**Task brief:** Repeat exactly the line that includes "orange brick C3 level 2 -> none" and all lines after it, ending with the last line of the listing below.

· · · · ·

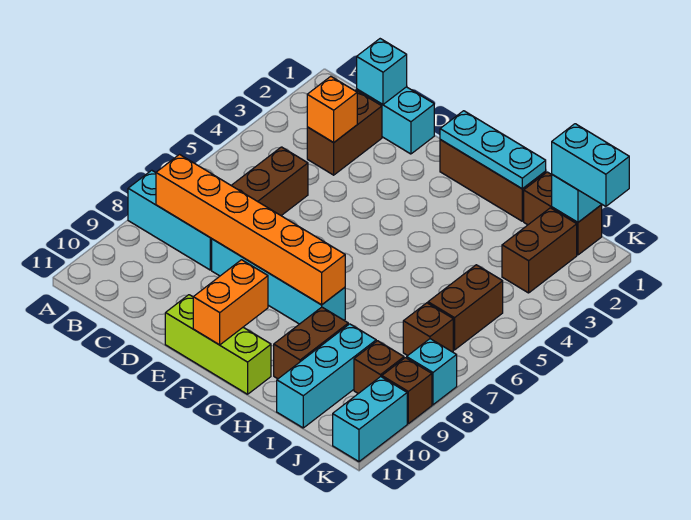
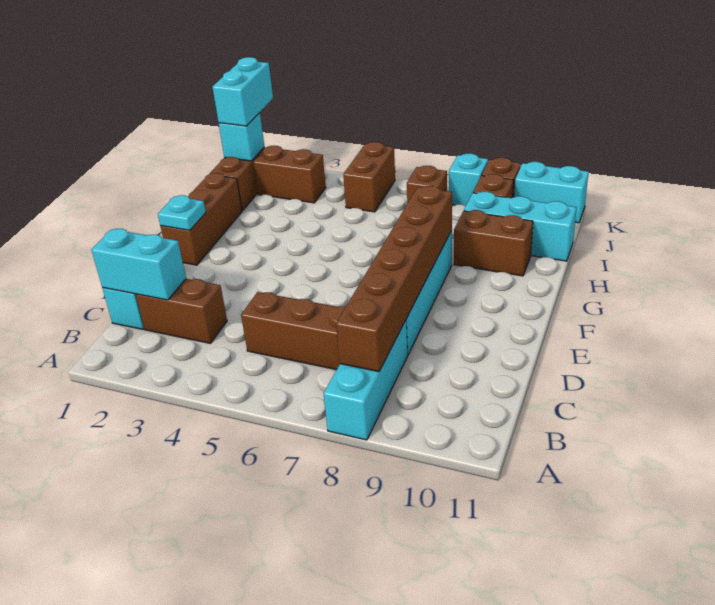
orange brick B8:G8 level 2 -> brown brick B8:G8 level 2
cyan brick C1 level 2 -> cyan brick C1:C2 level 2
orange brick C3 level 2 -> none
lime brick E11:G11 level 1 -> none
cyan plate F1:H1 level 2 -> cyan plate F1 level 2
orange brick F10:F11 level 2 -> none
brown brick J5:J6 level 1 -> brown brick J5:K5 level 1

· · · · ·

**Output of the task:**
orange brick C3 level 2 -> none
lime brick E11:G11 level 1 -> none
cyan plate F1:H1 level 2 -> cyan plate F1 level 2
orange brick F10:F11 level 2 -> none
brown brick J5:J6 level 1 -> brown brick J5:K5 level 1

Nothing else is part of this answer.